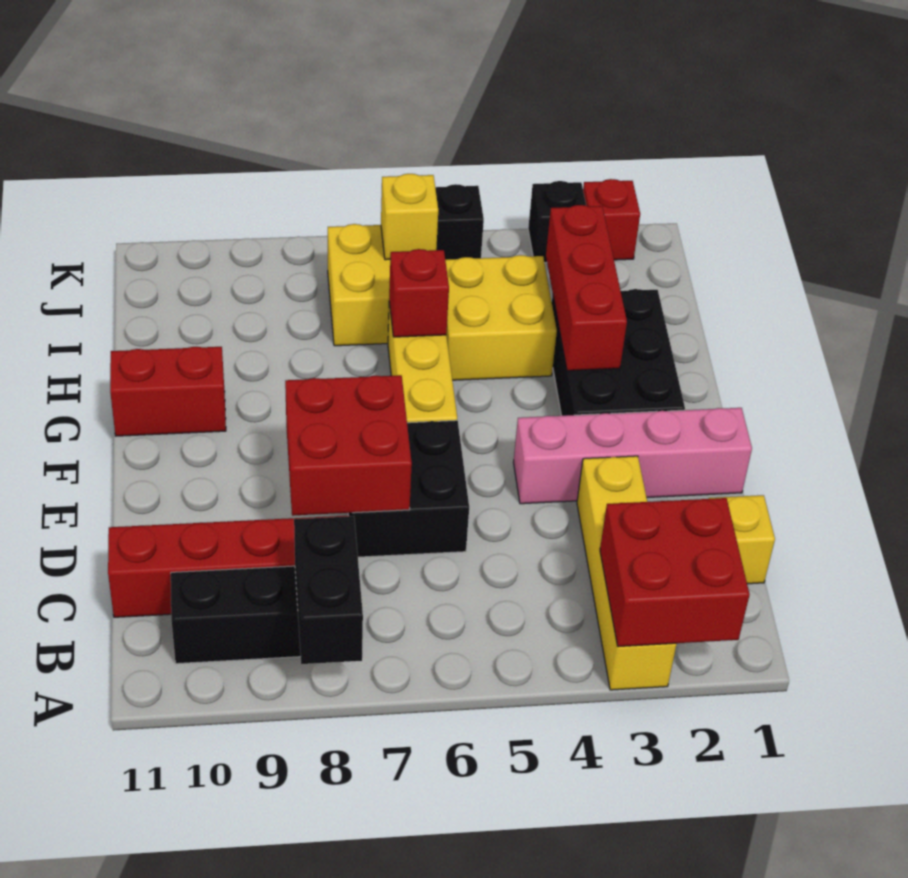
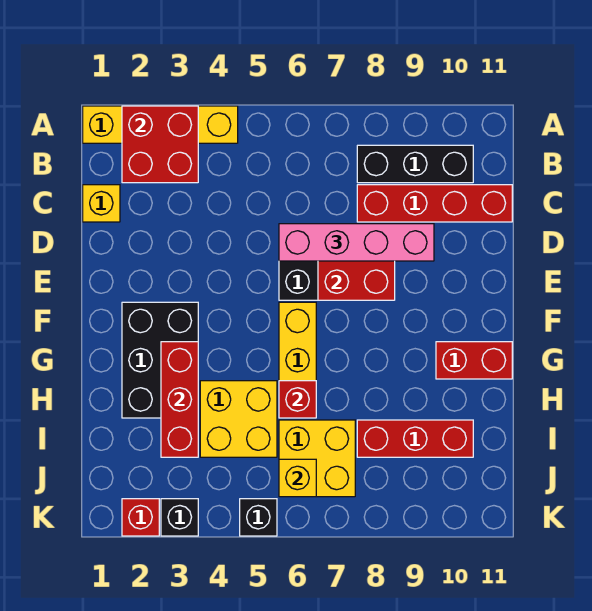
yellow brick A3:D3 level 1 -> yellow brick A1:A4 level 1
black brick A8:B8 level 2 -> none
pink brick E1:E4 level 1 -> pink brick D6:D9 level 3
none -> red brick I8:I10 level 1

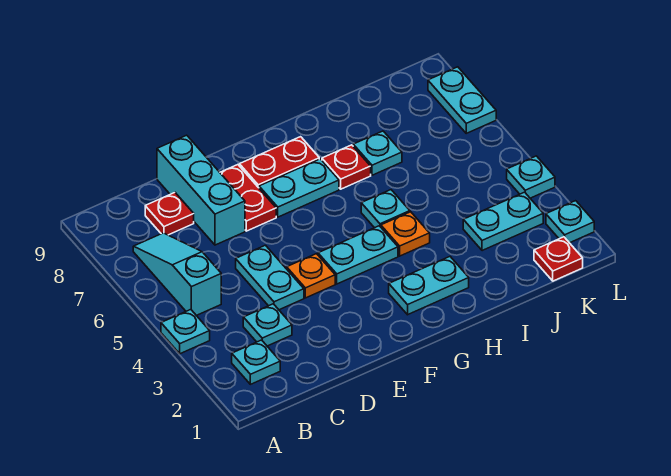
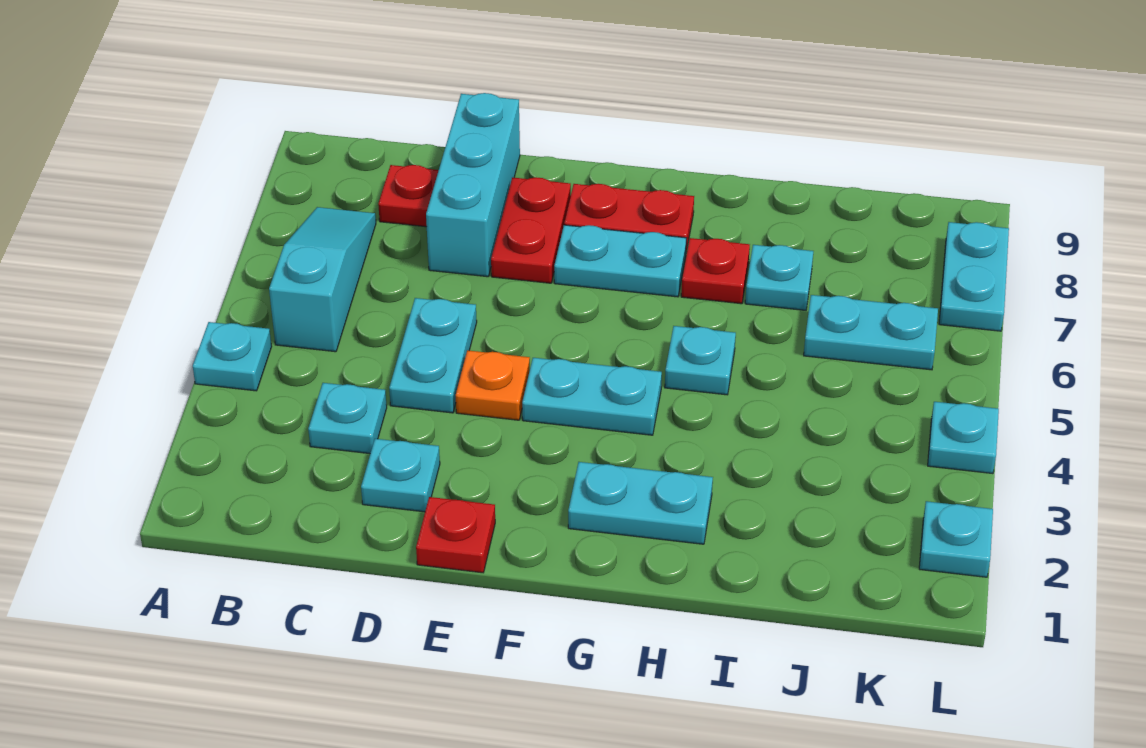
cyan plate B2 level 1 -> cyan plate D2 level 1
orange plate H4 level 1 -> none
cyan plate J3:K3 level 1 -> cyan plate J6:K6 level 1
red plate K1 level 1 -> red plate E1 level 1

Task instructions:
Write the listing out exactly, apart from its pictures.

Your solution:
yellow brick A3:D3 level 1 -> yellow brick A1:A4 level 1
black brick A8:B8 level 2 -> none
pink brick E1:E4 level 1 -> pink brick D6:D9 level 3
none -> red brick I8:I10 level 1

cyan plate B2 level 1 -> cyan plate D2 level 1
orange plate H4 level 1 -> none
cyan plate J3:K3 level 1 -> cyan plate J6:K6 level 1
red plate K1 level 1 -> red plate E1 level 1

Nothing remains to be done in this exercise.